• **Data supplied**:
________________________________________
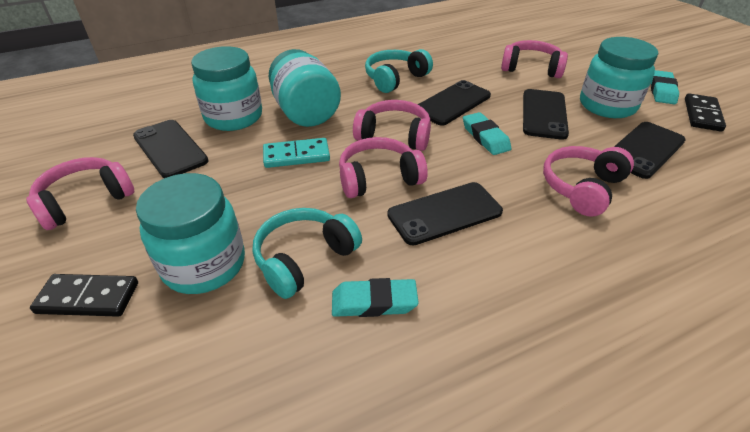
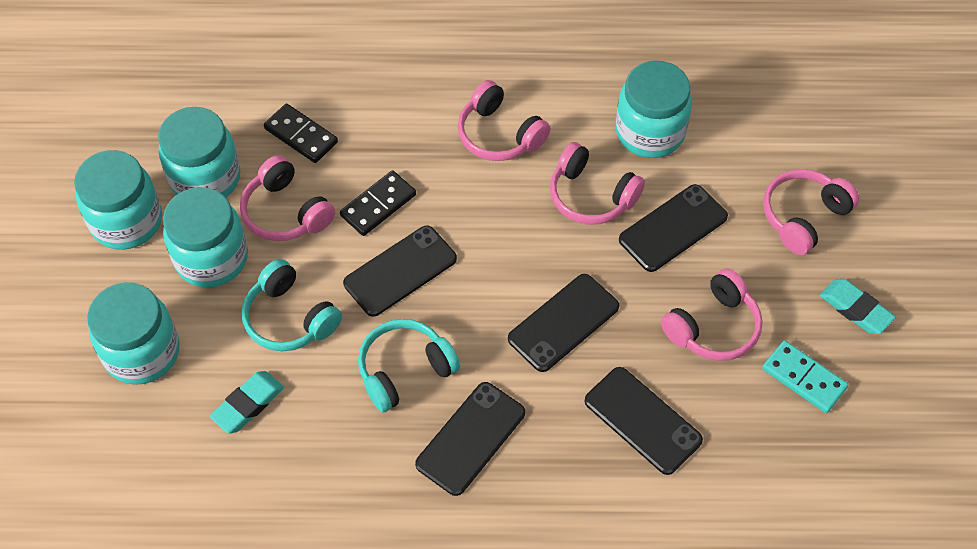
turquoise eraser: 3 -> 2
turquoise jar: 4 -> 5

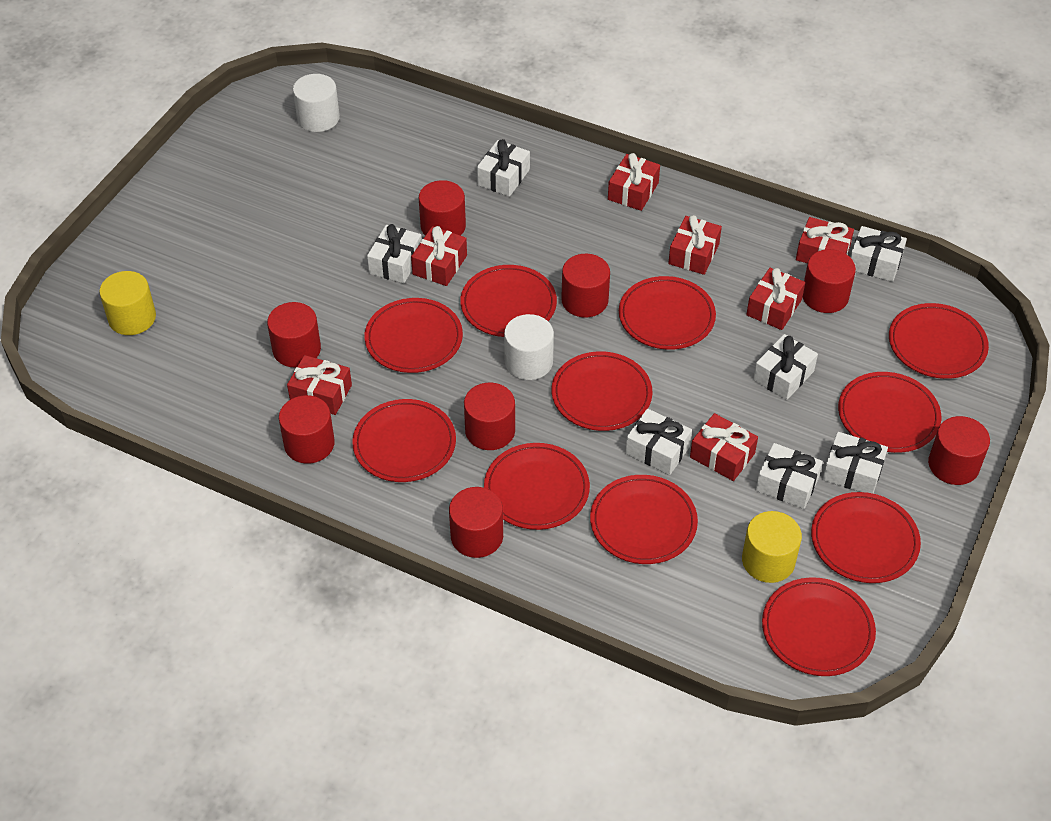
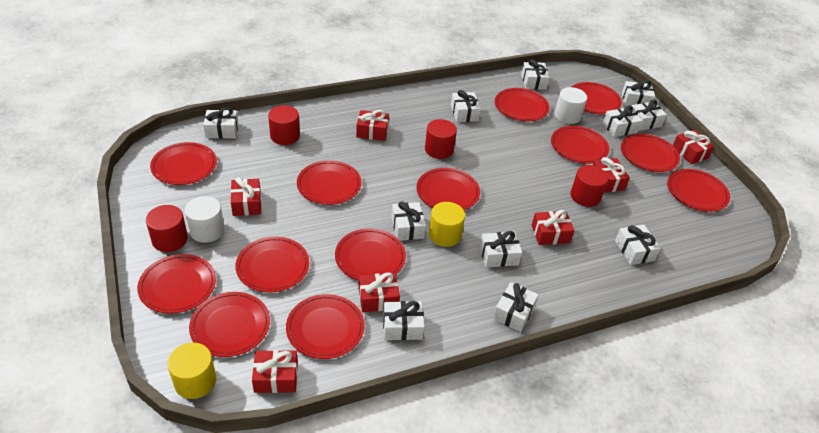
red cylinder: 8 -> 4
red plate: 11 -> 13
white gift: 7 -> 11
________________________________________
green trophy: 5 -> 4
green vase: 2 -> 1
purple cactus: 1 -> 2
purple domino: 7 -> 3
________________________________________
• **Task**:
For each line of the data that includes the word "turquoise", return a copy of it.

• **Answer below**:
turquoise eraser: 3 -> 2
turquoise jar: 4 -> 5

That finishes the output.